EXERCISE INSTRUCTIONS - Once the pictures are set aside, transcribe the remaining data exactly.
- - -
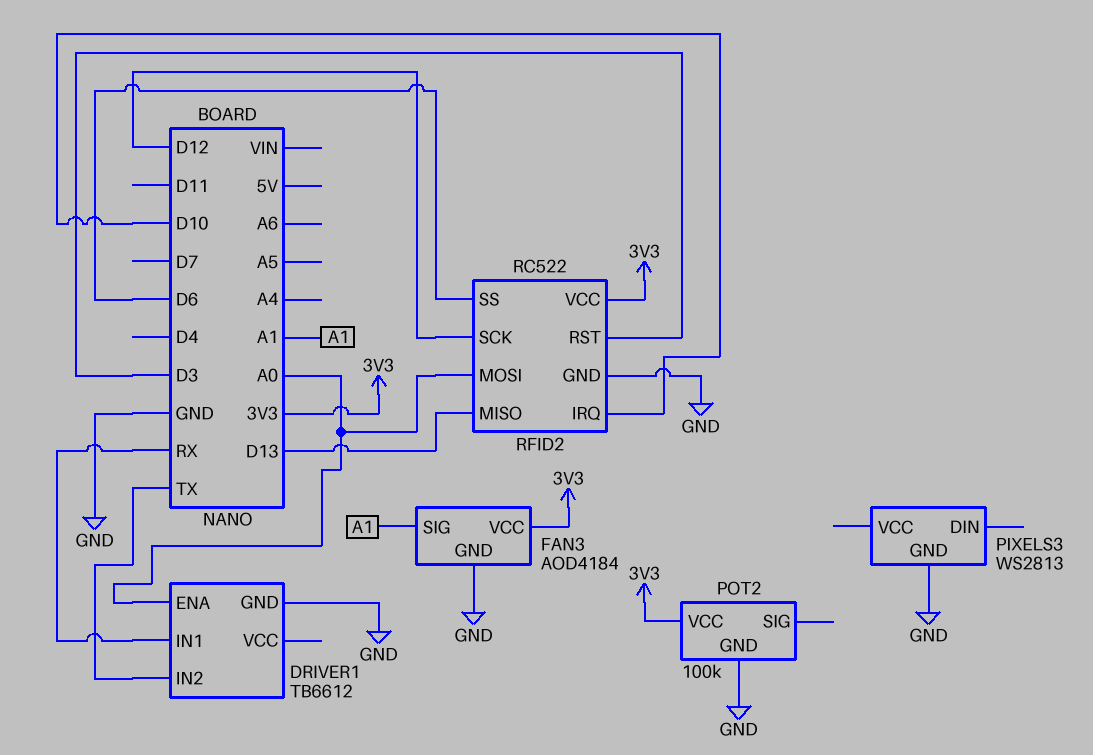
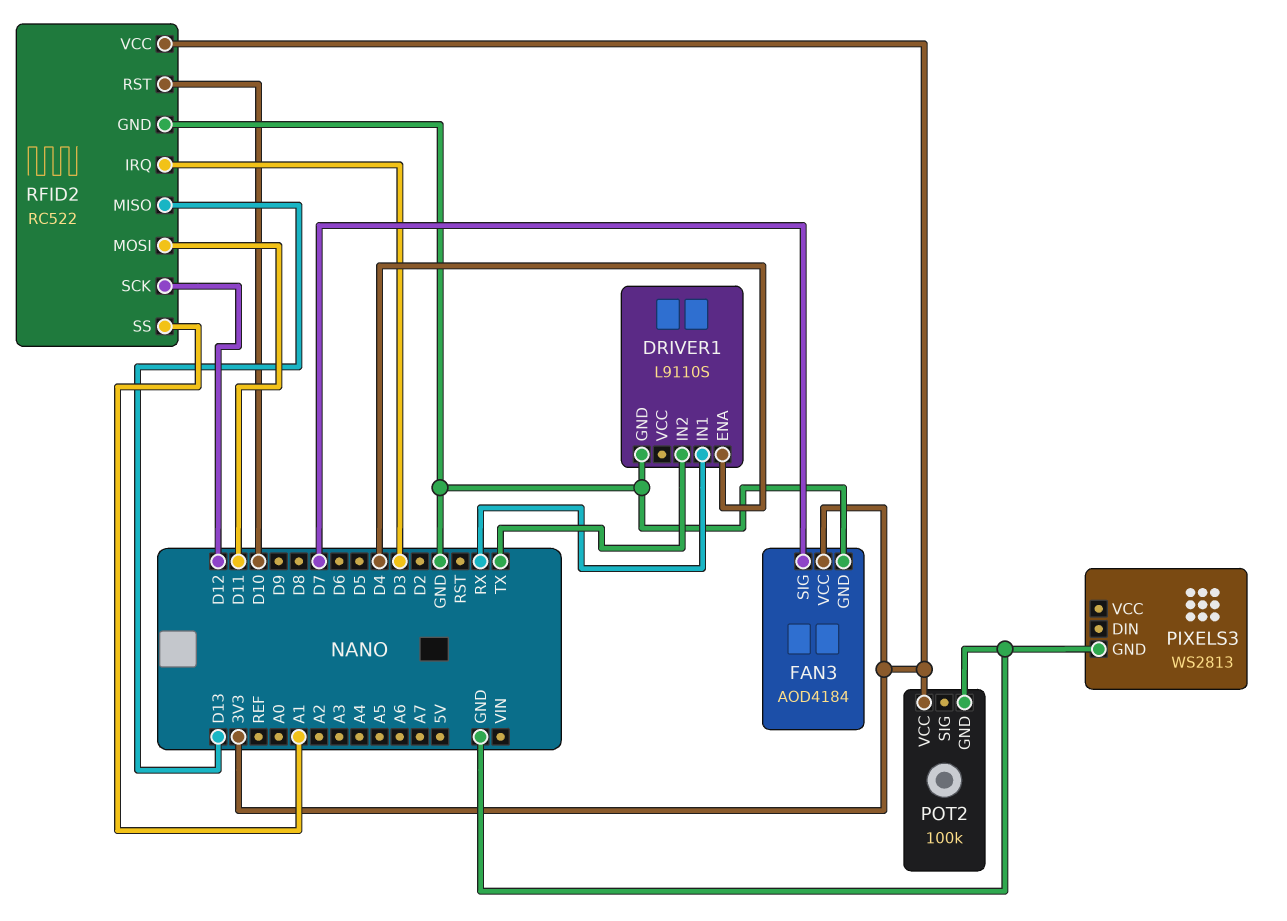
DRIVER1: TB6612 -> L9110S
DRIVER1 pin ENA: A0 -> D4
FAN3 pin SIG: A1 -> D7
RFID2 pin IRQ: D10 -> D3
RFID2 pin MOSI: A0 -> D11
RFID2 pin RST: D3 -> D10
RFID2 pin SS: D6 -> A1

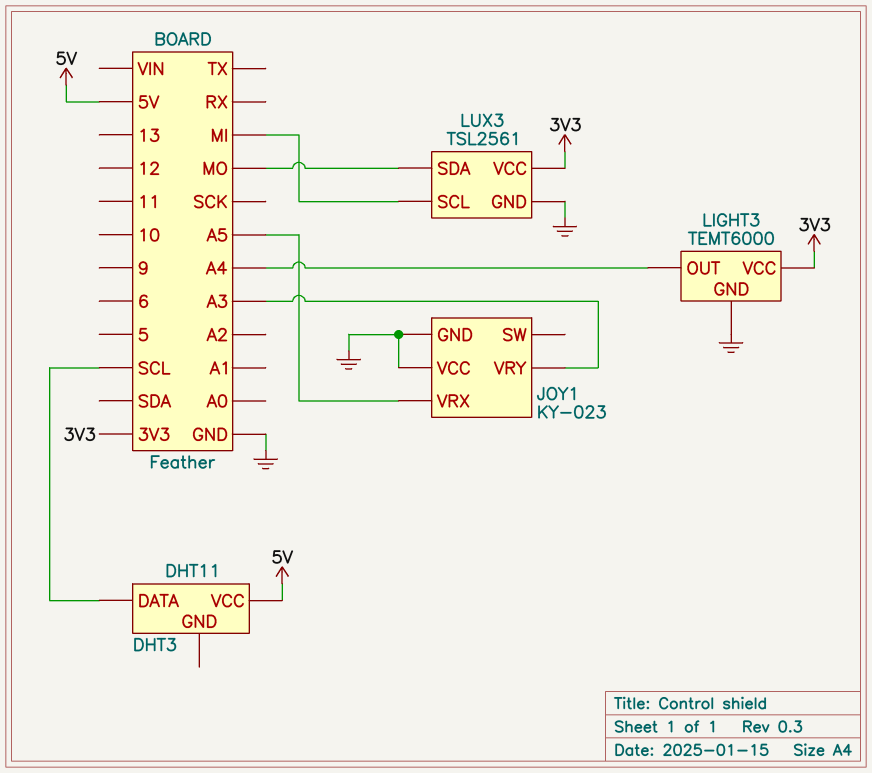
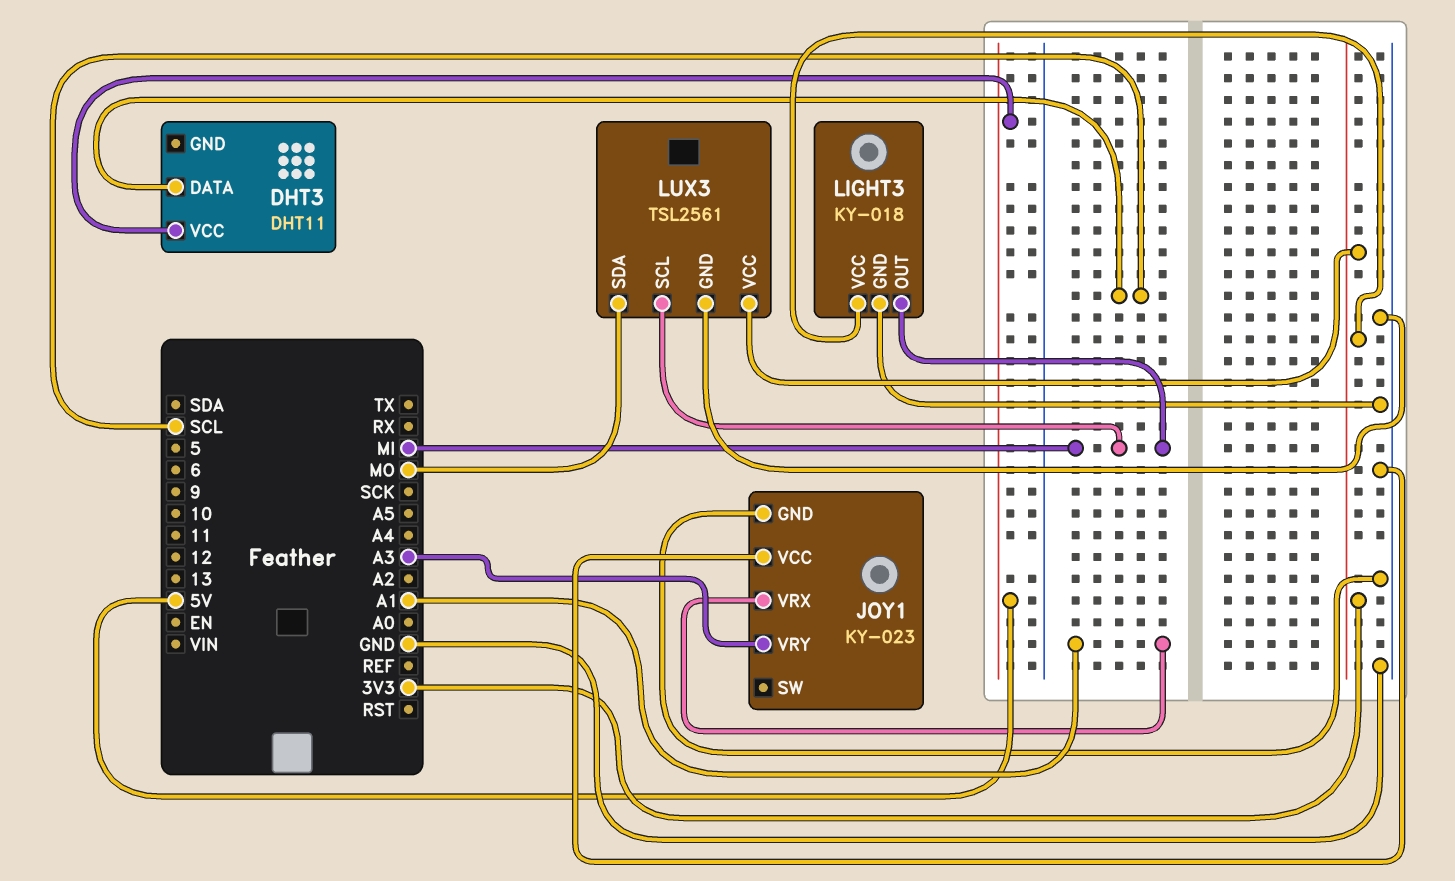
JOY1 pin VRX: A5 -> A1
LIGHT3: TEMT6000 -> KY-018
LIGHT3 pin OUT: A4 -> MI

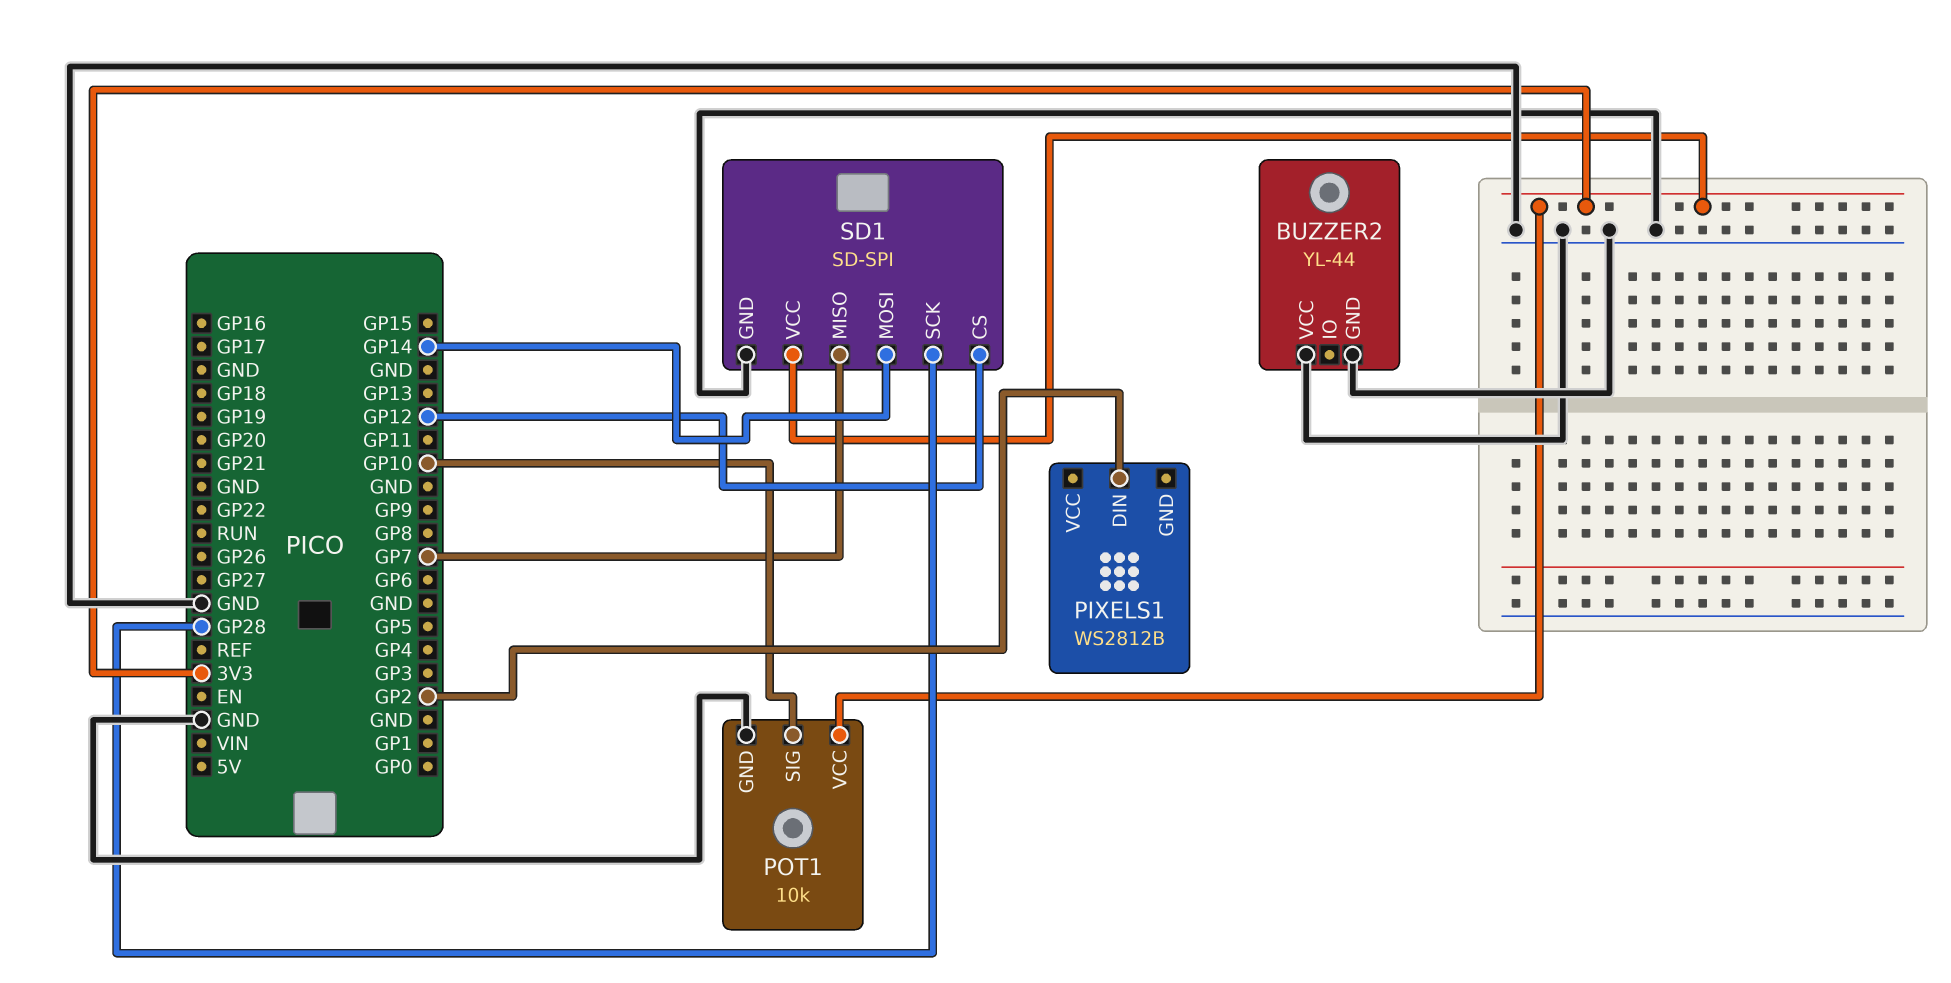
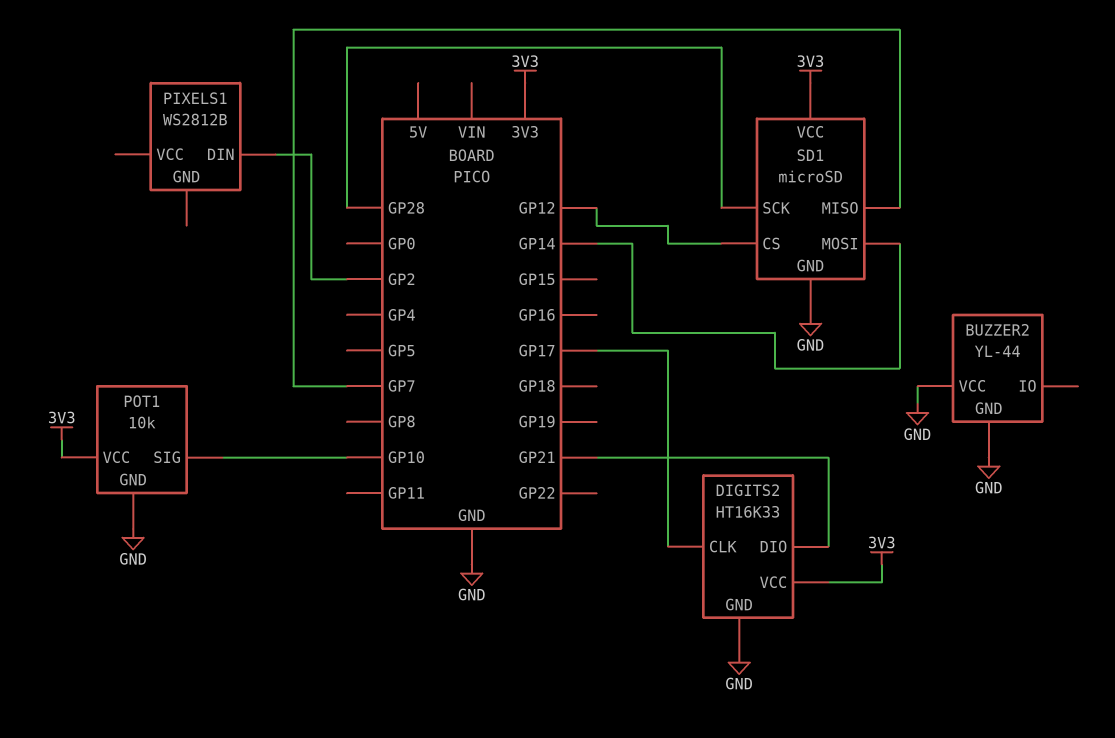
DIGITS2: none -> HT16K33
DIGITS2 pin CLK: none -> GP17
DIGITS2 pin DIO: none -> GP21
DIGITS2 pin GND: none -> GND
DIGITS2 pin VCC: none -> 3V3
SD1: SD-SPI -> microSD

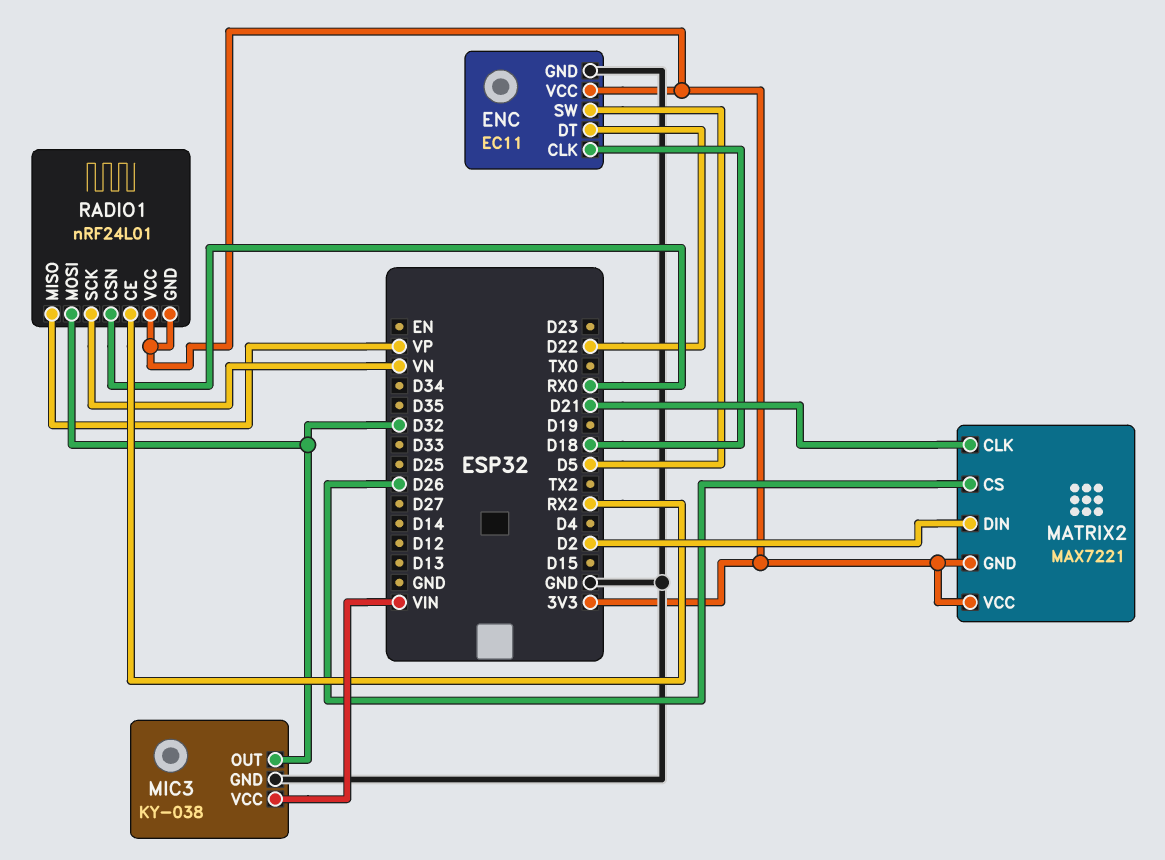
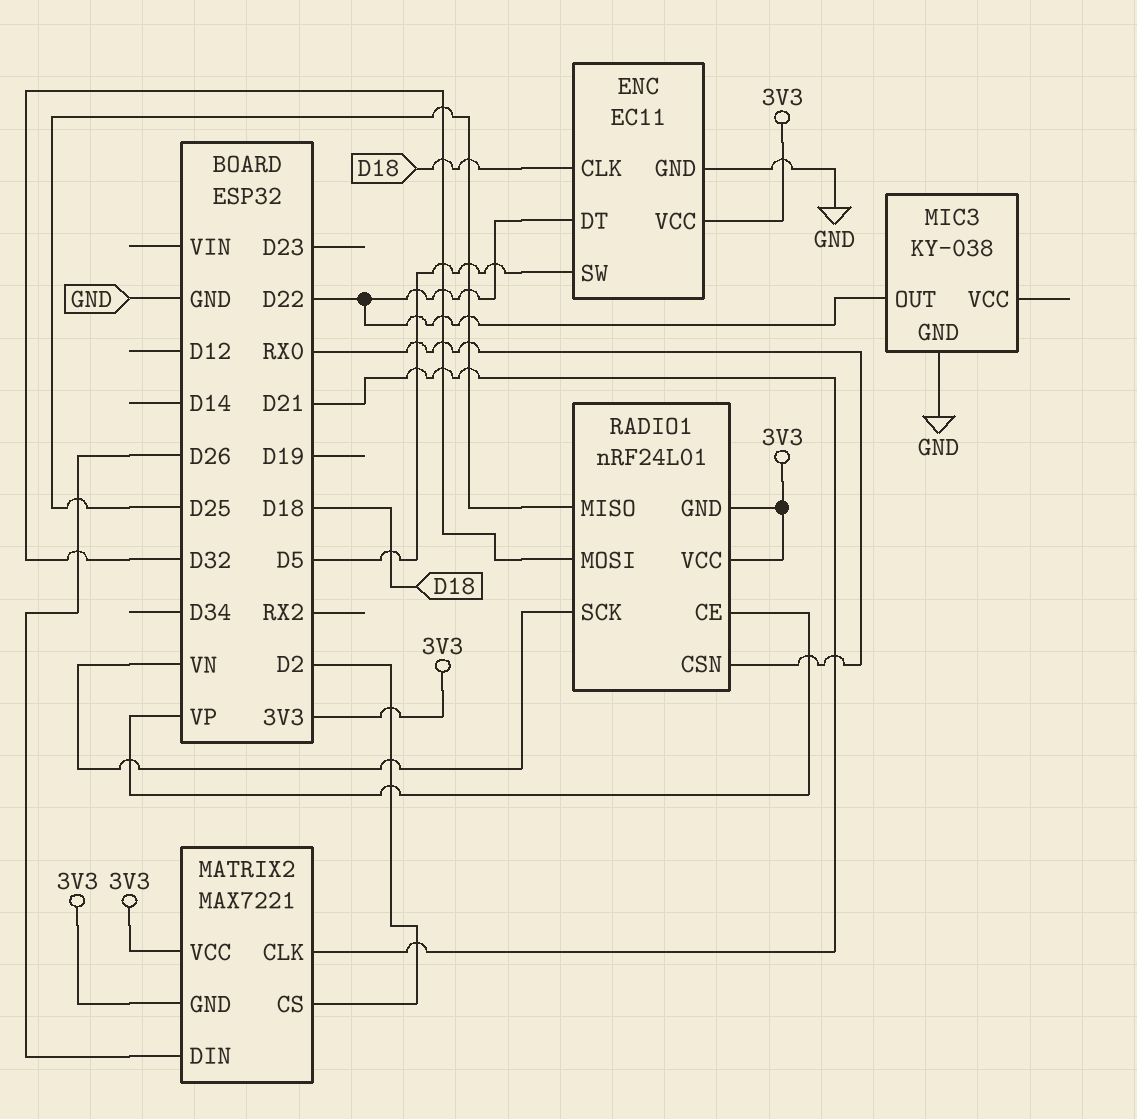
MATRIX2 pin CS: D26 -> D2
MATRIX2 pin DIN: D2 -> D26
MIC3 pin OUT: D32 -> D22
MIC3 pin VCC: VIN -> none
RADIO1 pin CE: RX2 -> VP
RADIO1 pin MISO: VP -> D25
- - -
WRITTEN SOLUTION -
DRIVER1: TB6612 -> L9110S
DRIVER1 pin ENA: A0 -> D4
FAN3 pin SIG: A1 -> D7
RFID2 pin IRQ: D10 -> D3
RFID2 pin MOSI: A0 -> D11
RFID2 pin RST: D3 -> D10
RFID2 pin SS: D6 -> A1

JOY1 pin VRX: A5 -> A1
LIGHT3: TEMT6000 -> KY-018
LIGHT3 pin OUT: A4 -> MI

DIGITS2: none -> HT16K33
DIGITS2 pin CLK: none -> GP17
DIGITS2 pin DIO: none -> GP21
DIGITS2 pin GND: none -> GND
DIGITS2 pin VCC: none -> 3V3
SD1: SD-SPI -> microSD

MATRIX2 pin CS: D26 -> D2
MATRIX2 pin DIN: D2 -> D26
MIC3 pin OUT: D32 -> D22
MIC3 pin VCC: VIN -> none
RADIO1 pin CE: RX2 -> VP
RADIO1 pin MISO: VP -> D25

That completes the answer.